## Exercise
Return a copy of every line in the records that includes the word "lamulix".

## Source records
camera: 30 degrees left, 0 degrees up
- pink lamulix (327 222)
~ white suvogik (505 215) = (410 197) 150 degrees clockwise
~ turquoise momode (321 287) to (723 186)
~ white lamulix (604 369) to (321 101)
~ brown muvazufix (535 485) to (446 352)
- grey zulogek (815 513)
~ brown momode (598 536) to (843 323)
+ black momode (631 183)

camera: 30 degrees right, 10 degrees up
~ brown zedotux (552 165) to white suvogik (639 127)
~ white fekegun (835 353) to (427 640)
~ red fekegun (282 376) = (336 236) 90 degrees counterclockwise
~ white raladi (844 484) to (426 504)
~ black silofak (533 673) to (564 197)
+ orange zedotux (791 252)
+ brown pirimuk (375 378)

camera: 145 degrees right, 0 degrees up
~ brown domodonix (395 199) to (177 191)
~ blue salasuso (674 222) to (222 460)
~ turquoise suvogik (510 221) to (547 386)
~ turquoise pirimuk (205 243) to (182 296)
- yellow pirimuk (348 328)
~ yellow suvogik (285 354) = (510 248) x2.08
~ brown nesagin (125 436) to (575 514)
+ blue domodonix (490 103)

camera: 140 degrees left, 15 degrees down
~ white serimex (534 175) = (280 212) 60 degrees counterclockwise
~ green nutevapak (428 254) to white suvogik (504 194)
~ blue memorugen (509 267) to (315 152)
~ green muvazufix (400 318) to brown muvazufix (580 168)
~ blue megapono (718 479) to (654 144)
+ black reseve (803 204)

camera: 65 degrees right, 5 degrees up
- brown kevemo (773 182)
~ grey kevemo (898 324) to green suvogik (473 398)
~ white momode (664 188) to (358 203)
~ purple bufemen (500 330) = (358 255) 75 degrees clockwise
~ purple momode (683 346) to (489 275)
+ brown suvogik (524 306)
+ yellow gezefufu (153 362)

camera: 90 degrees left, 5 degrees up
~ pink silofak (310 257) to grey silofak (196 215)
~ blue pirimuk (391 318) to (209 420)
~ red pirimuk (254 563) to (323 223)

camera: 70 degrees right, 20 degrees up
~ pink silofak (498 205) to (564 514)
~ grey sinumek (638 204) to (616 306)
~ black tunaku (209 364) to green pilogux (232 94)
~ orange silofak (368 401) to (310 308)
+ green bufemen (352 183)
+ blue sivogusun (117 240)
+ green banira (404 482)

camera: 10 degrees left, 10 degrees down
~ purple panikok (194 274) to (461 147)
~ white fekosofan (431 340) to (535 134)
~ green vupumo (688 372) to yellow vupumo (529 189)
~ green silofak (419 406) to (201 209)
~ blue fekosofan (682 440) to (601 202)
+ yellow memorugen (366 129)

## Solution to the exercise
- pink lamulix (327 222)
~ white lamulix (604 369) to (321 101)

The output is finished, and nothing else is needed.